**TASK ITEM**
Output the full listing exactly as written, with no pictures in it.

**DATASET RECORDS**
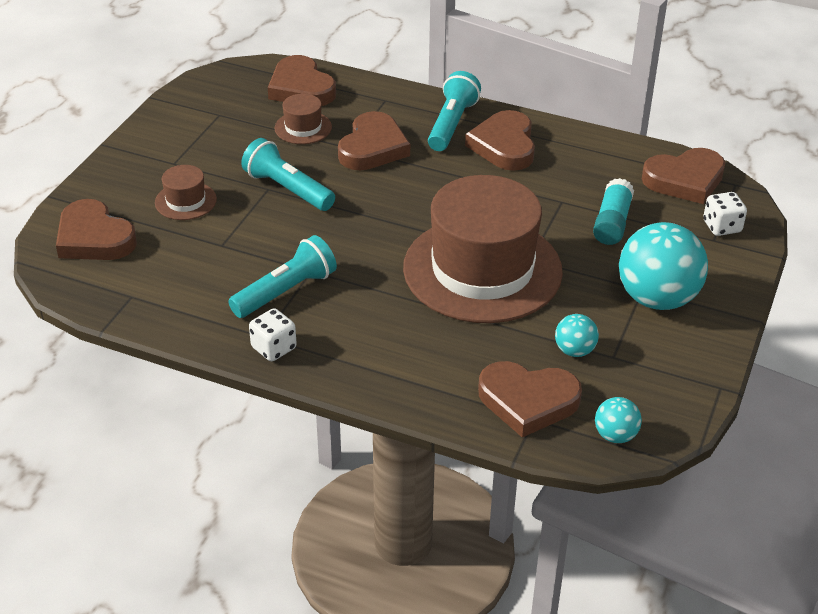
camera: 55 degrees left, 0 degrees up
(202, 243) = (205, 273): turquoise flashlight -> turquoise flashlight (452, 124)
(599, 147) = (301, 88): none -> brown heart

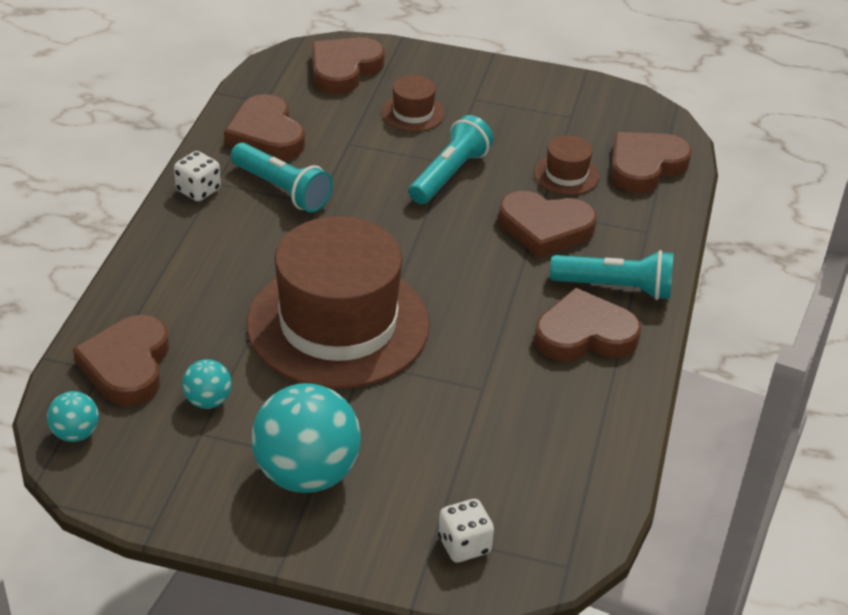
camera: 80 degrees right, 0 degrees up
(612, 223) = (448, 434): turquoise glue stick -> none
(685, 180) = (561, 510): brown heart -> brown heart (266, 134)

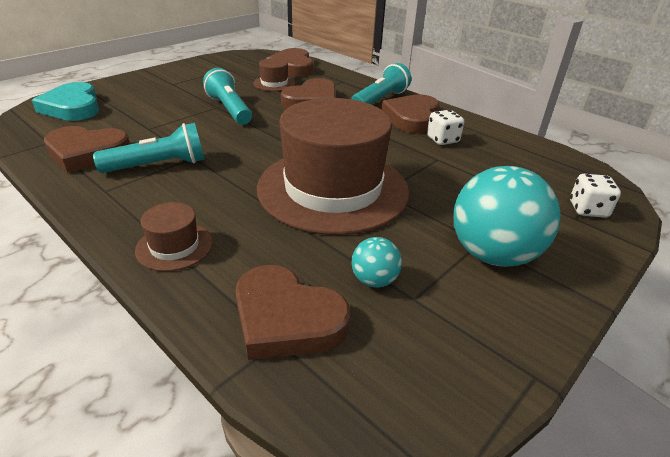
camera: 60 degrees left, 5 degrees down
(75, 433) = (363, 397): turquoise ball -> none
(198, 190) = (101, 201): white dice -> white dice (442, 140)
(344, 69) = (72, 107): brown heart -> turquoise heart
(413, 113) = (155, 102): brown hat -> brown hat (174, 246)

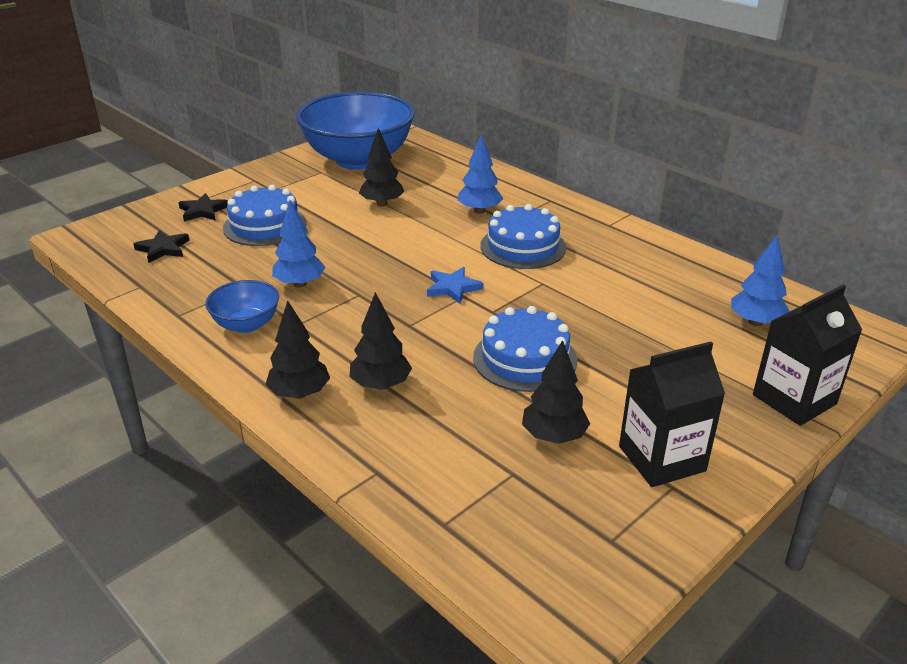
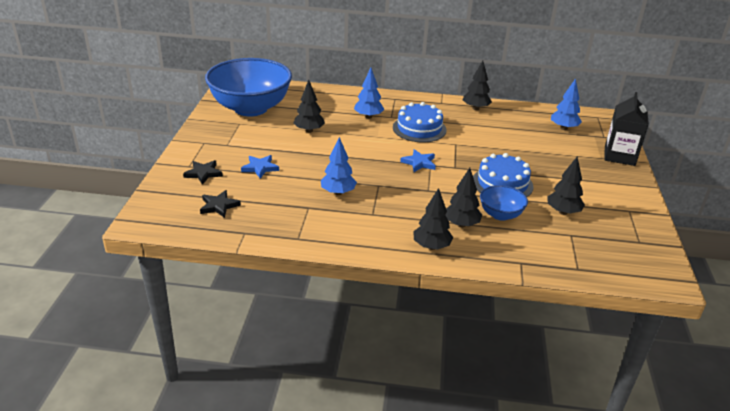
camera: 40 degrees left, 0 degrees up
(246, 324) = (346, 226): blue bowl -> blue bowl (500, 215)
(264, 225) = (260, 168): blue cake -> blue star
(649, 248) = (475, 108): none -> black tree
(661, 458) = (611, 201): black carton -> none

**YOUR RESPONSE**
camera: 55 degrees left, 0 degrees up
(202, 243) = (205, 273): turquoise flashlight -> turquoise flashlight (452, 124)
(599, 147) = (301, 88): none -> brown heart

camera: 80 degrees right, 0 degrees up
(612, 223) = (448, 434): turquoise glue stick -> none
(685, 180) = (561, 510): brown heart -> brown heart (266, 134)

camera: 60 degrees left, 5 degrees down
(75, 433) = (363, 397): turquoise ball -> none
(198, 190) = (101, 201): white dice -> white dice (442, 140)
(344, 69) = (72, 107): brown heart -> turquoise heart
(413, 113) = (155, 102): brown hat -> brown hat (174, 246)

camera: 40 degrees left, 0 degrees up
(246, 324) = (346, 226): blue bowl -> blue bowl (500, 215)
(264, 225) = (260, 168): blue cake -> blue star
(649, 248) = (475, 108): none -> black tree
(661, 458) = (611, 201): black carton -> none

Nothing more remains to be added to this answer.